**Action item**.
Return, word for word, the lines of the listing below from the one with "BUTTON3: KY-004 -> TTP223" through the one with "KEYS1 pin K2: RX -> none", and no other lines.

**Records for this exercise**.

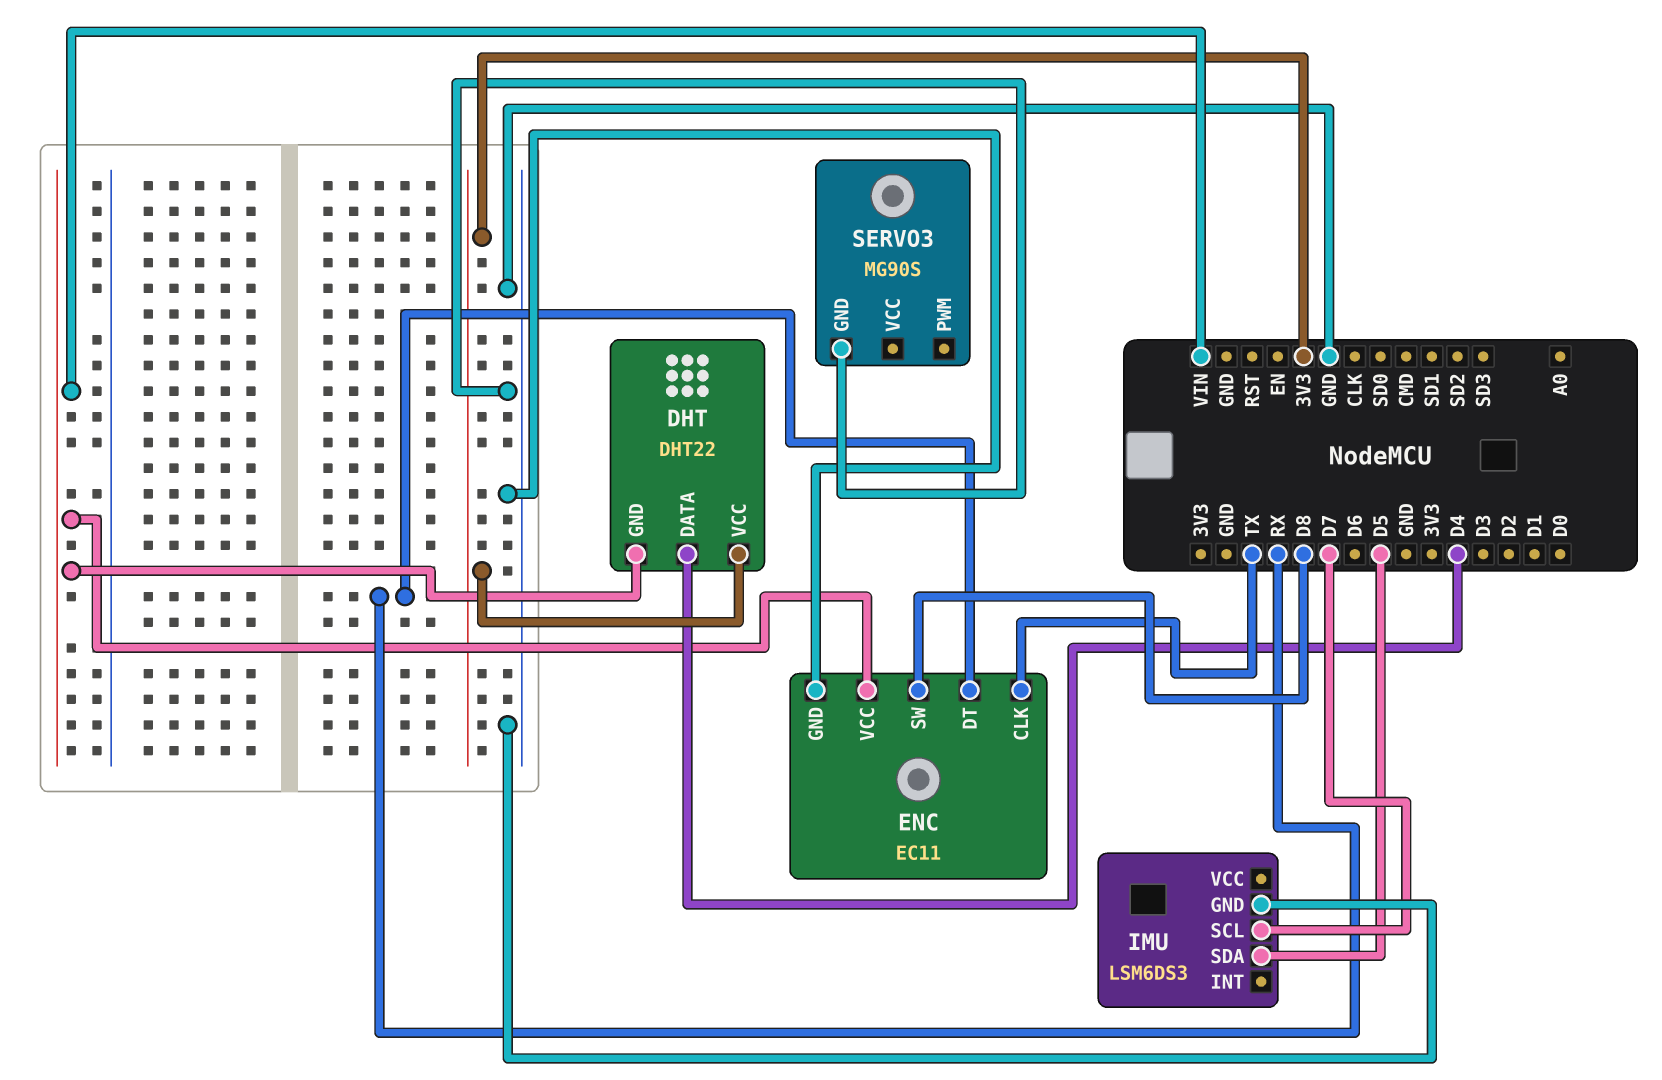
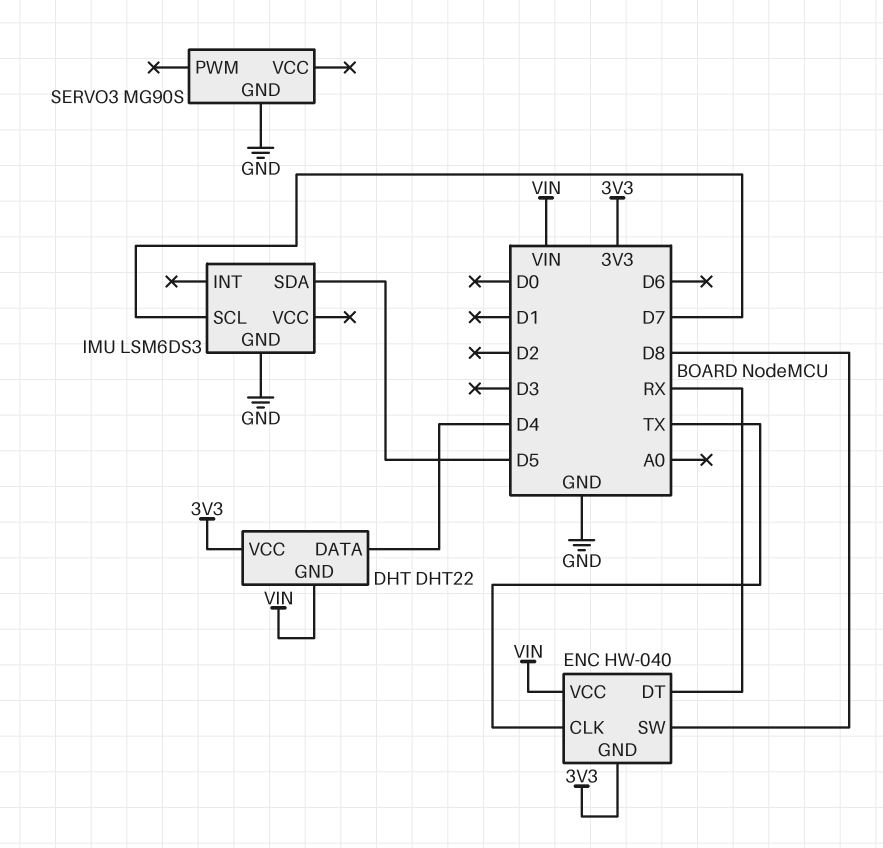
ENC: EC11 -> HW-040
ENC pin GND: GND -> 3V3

--

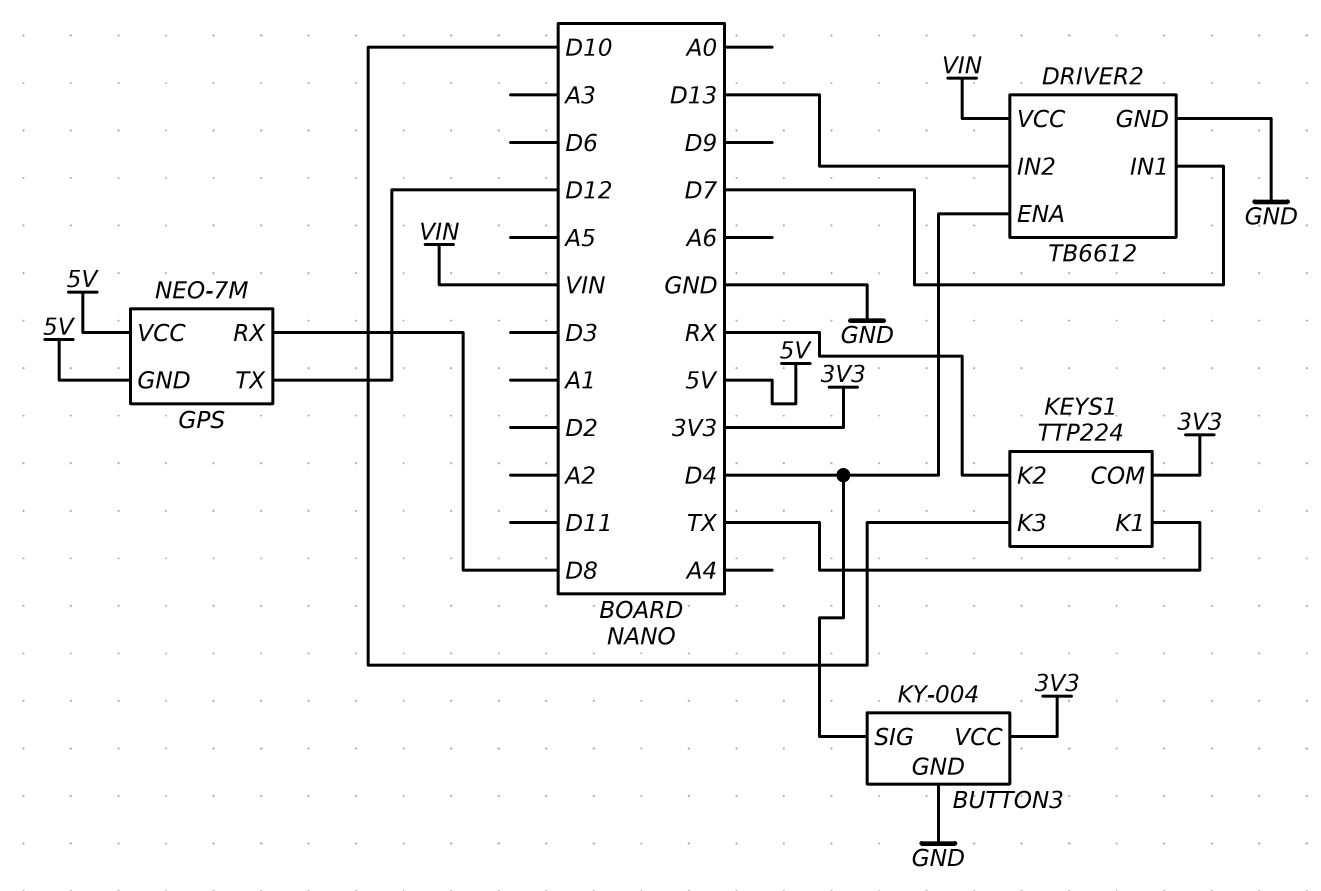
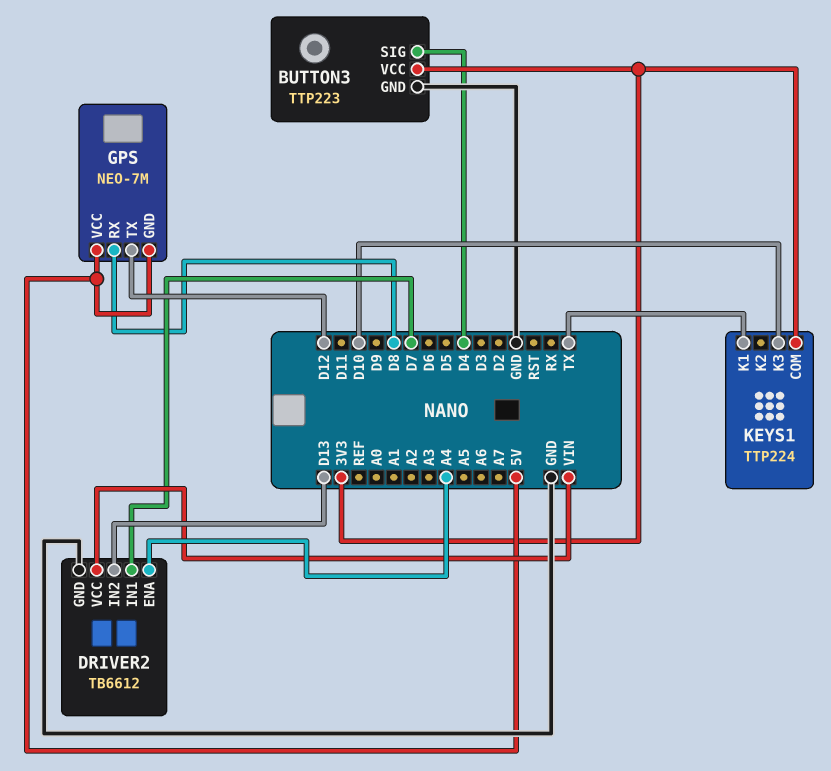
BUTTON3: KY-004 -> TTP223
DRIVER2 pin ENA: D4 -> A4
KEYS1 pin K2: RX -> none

**Written answer**.
BUTTON3: KY-004 -> TTP223
DRIVER2 pin ENA: D4 -> A4
KEYS1 pin K2: RX -> none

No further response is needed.